▸ **Your objective**:
The copy has to match the records word for word and include no pictures.

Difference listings
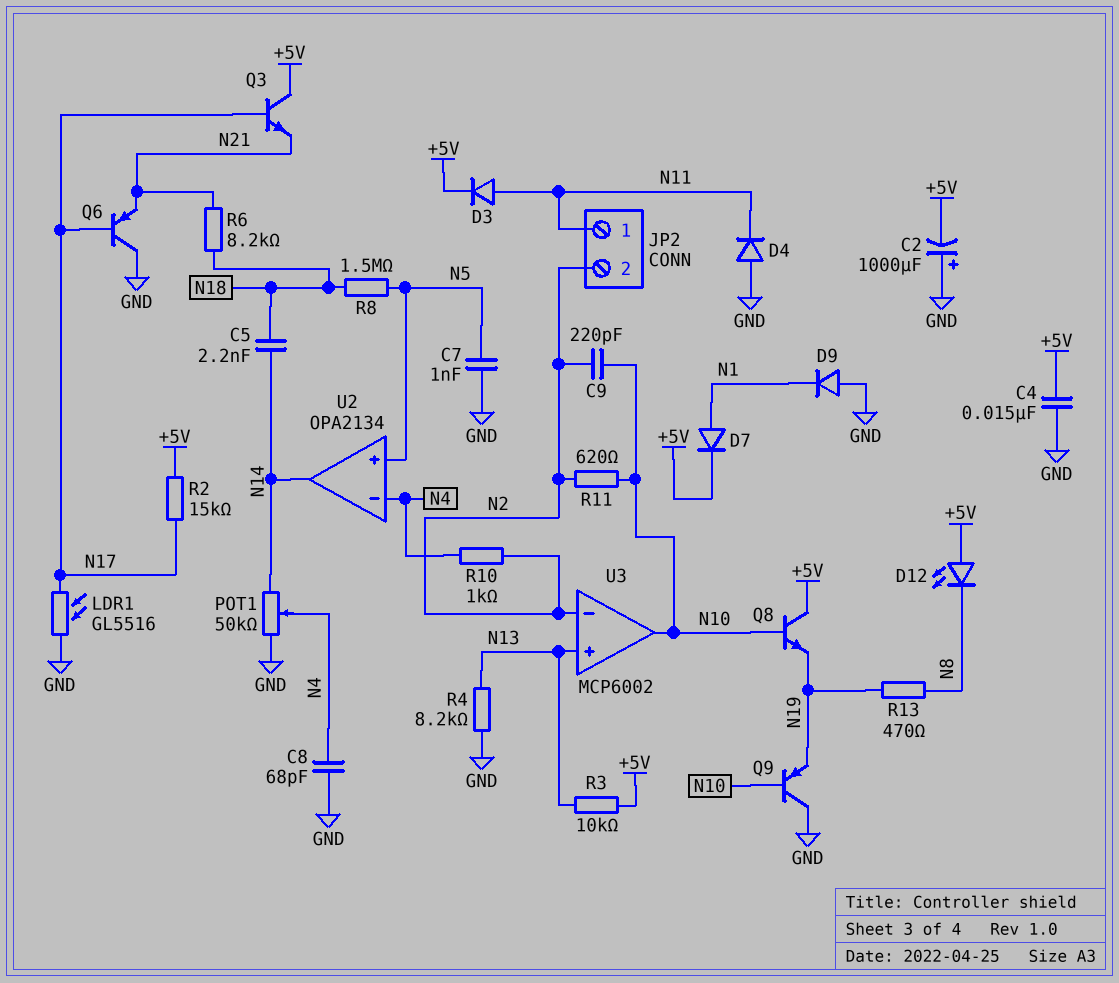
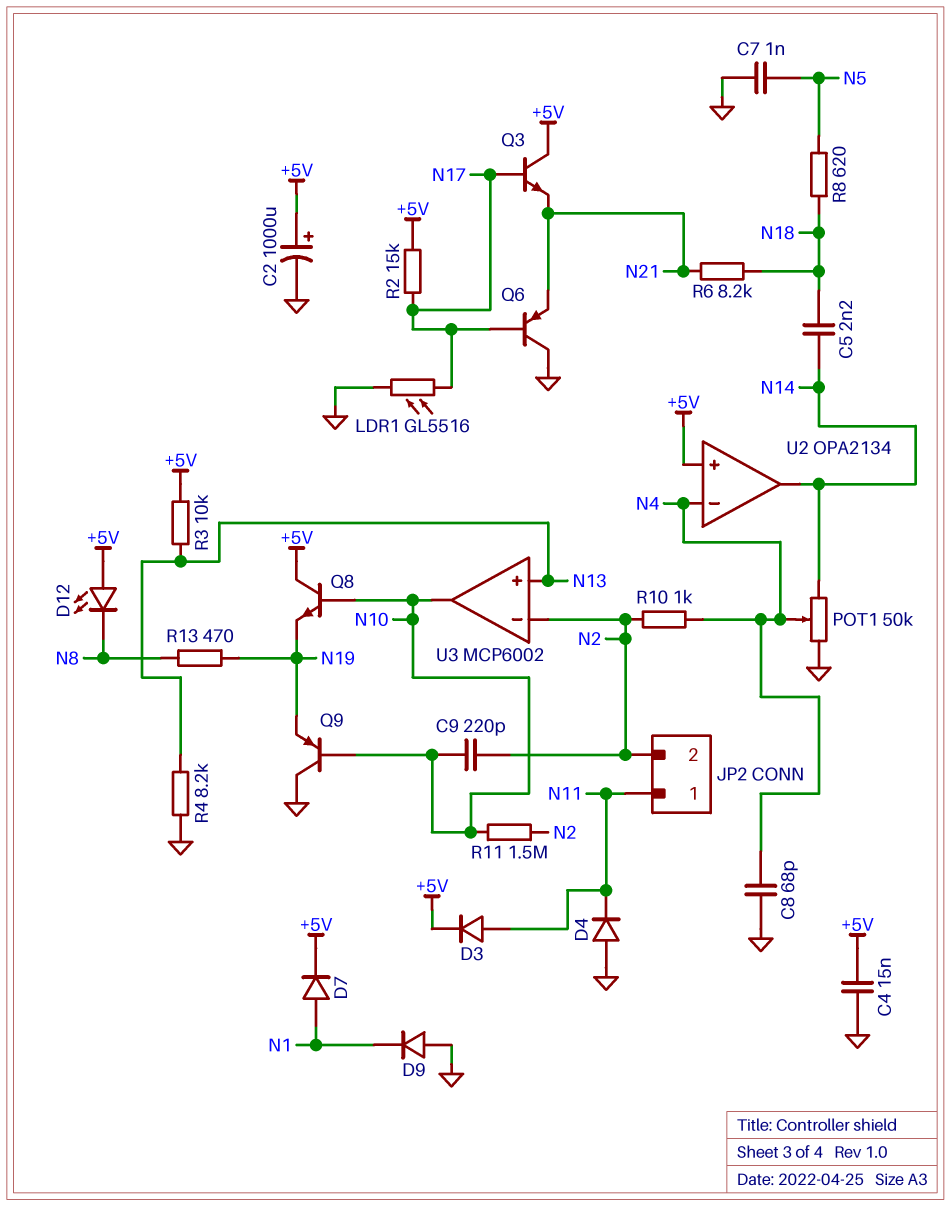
C2: 1000uF (plus GND, minus +5V) -> 1000uF (plus +5V, minus GND)
R8: 1.5M (N5, N18) -> 620 (N5, N18)
R11: 620 (N2, N10) -> 1.5M (N2, N10)
U2 pin in+: N5 -> +5V

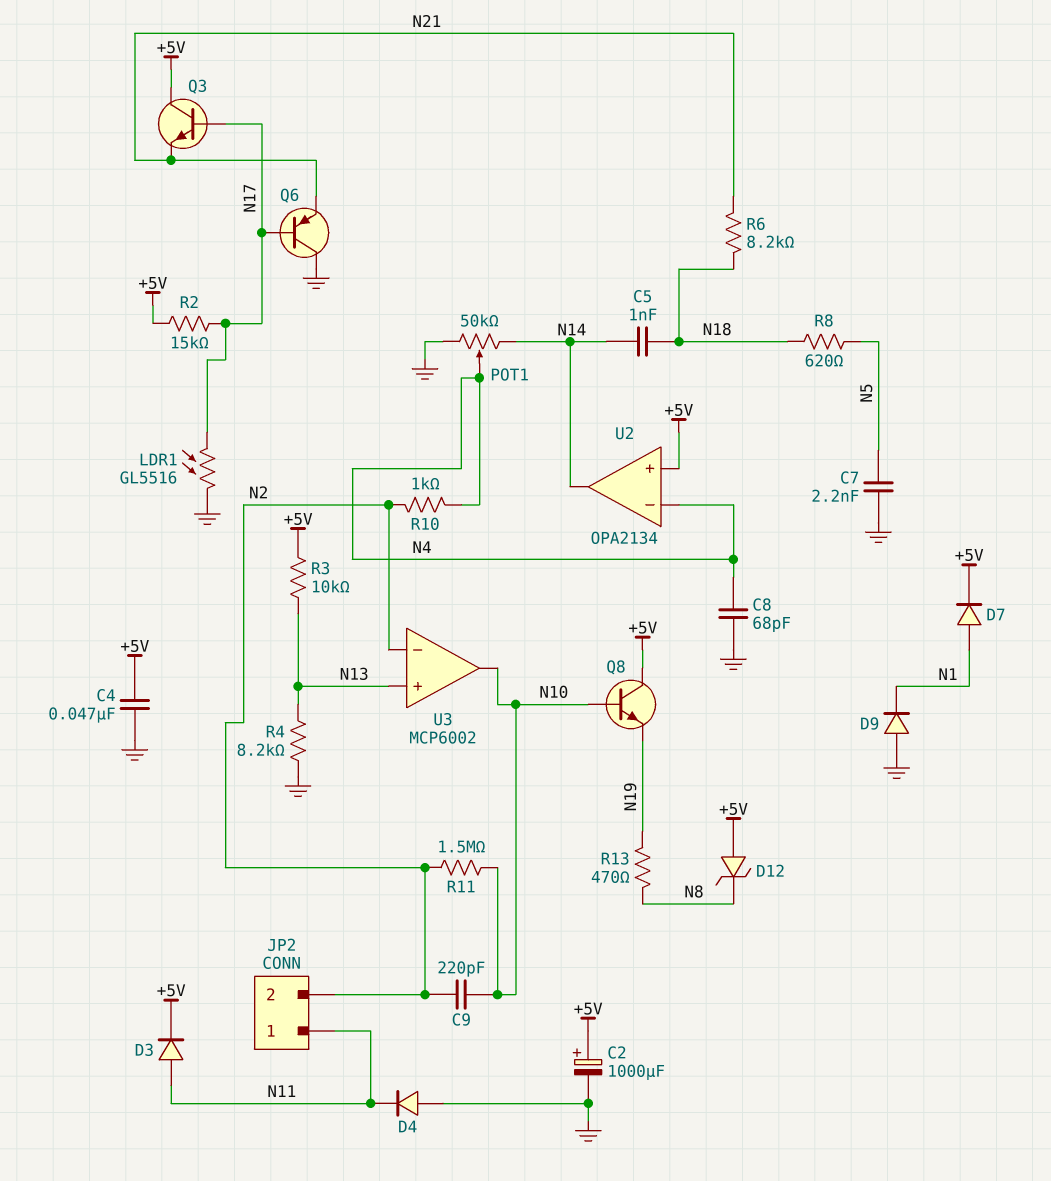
C4: 15nF (+5V, GND) -> 47nF (+5V, GND)
C5: 2.2nF (N14, N18) -> 1nF (N14, N18)
C7: 1nF (GND, N5) -> 2.2nF (GND, N5)
D12: LED (A +5V, K N8) -> zener (A +5V, K N8)
Q9: PNP (B N10, C GND, E N19) -> none

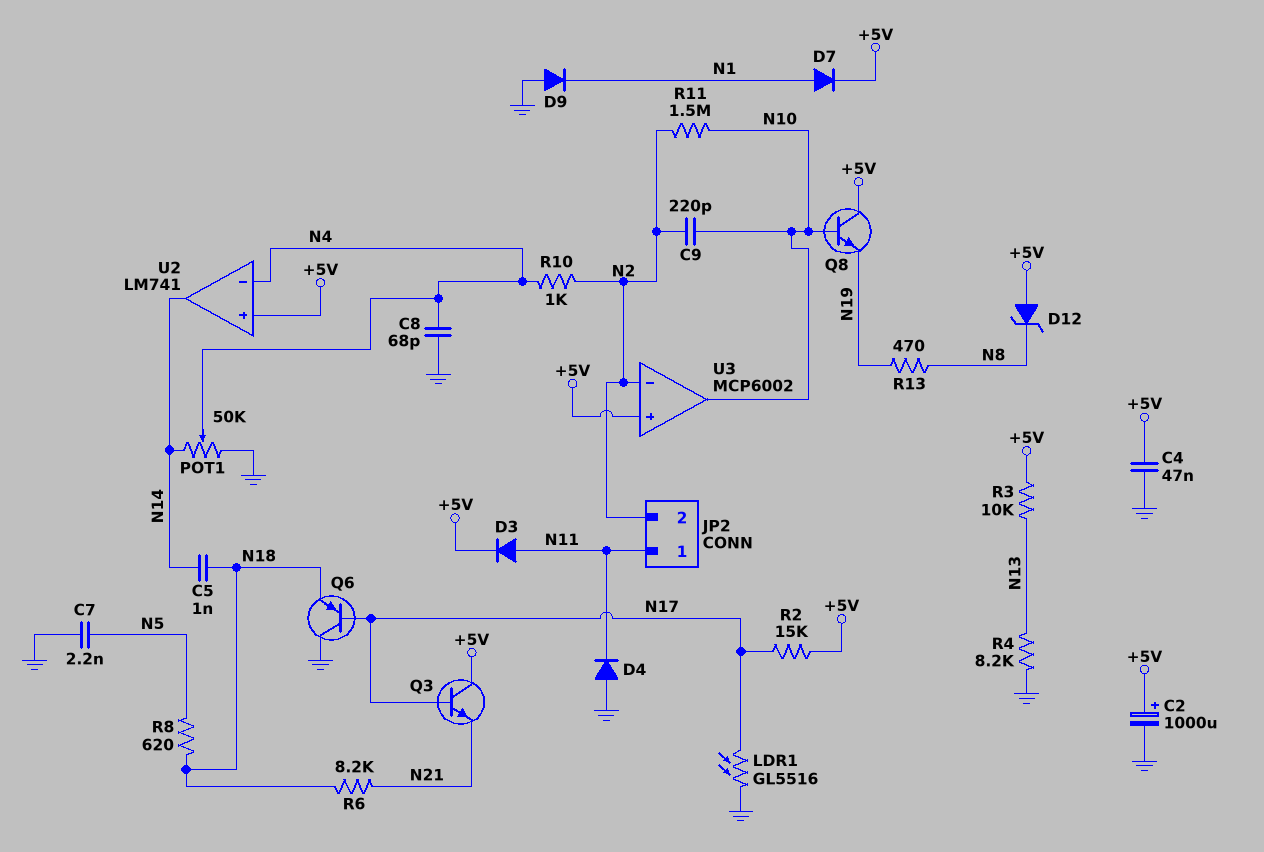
Q6: PNP (B N17, C GND, E N21) -> PNP (B N17, C GND, E N18)
U2: OPA2134 -> LM741
U3 pin in+: N13 -> +5V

▸ **Solution to this problem**:
C2: 1000uF (plus GND, minus +5V) -> 1000uF (plus +5V, minus GND)
R8: 1.5M (N5, N18) -> 620 (N5, N18)
R11: 620 (N2, N10) -> 1.5M (N2, N10)
U2 pin in+: N5 -> +5V

C4: 15nF (+5V, GND) -> 47nF (+5V, GND)
C5: 2.2nF (N14, N18) -> 1nF (N14, N18)
C7: 1nF (GND, N5) -> 2.2nF (GND, N5)
D12: LED (A +5V, K N8) -> zener (A +5V, K N8)
Q9: PNP (B N10, C GND, E N19) -> none

Q6: PNP (B N17, C GND, E N21) -> PNP (B N17, C GND, E N18)
U2: OPA2134 -> LM741
U3 pin in+: N13 -> +5V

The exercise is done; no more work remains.